GOAL OF THE EXERCISE:
Write out, please, the line containing "Find all instances" together with all lines after it, up to and including the last one, with no other output.

--- Begin DATA FOR PROCESSING ---

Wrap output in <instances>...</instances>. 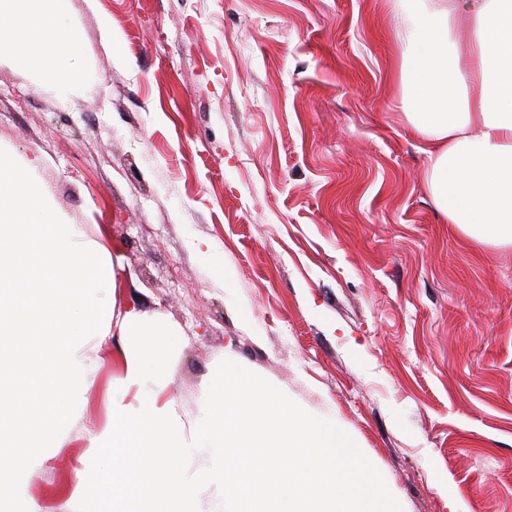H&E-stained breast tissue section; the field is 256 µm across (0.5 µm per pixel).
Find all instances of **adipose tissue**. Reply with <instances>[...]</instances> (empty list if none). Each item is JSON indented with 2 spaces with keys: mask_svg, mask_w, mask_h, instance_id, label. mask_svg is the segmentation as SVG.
<instances>
[{
  "mask_svg": "<svg viewBox=\"0 0 512 512\" xmlns=\"http://www.w3.org/2000/svg\"><path fill=\"white\" fill-rule=\"evenodd\" d=\"M0 0V27L14 26L18 54L47 76L55 58L39 45L65 43V0H35L30 17ZM411 34L400 65L401 108L422 143L428 188L449 223L475 242L512 247V0H397ZM466 15L465 41L450 19Z\"/></svg>",
  "mask_w": 512,
  "mask_h": 512,
  "instance_id": "adipose-tissue-1",
  "label": "adipose tissue"
}]
</instances>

--- End DATA FOR PROCESSING ---

FULL ANSWER:
Find all instances of **adipose tissue**. Reply with <instances>[...]</instances> (empty list if none). Each item is JSON indented with 2 spaces with keys: mask_svg, mask_w, mask_h, instance_id, label. mask_svg is the segmentation as SVG.
<instances>
[{
  "mask_svg": "<svg viewBox=\"0 0 512 512\" xmlns=\"http://www.w3.org/2000/svg\"><path fill=\"white\" fill-rule=\"evenodd\" d=\"M0 0V27L14 26L18 54L47 76L55 58L39 45L65 43V0H35L30 17ZM411 34L400 65L401 108L422 143L428 188L449 223L475 242L512 247V0H397ZM466 15L465 41L450 19Z\"/></svg>",
  "mask_w": 512,
  "mask_h": 512,
  "instance_id": "adipose-tissue-1",
  "label": "adipose tissue"
}]
</instances>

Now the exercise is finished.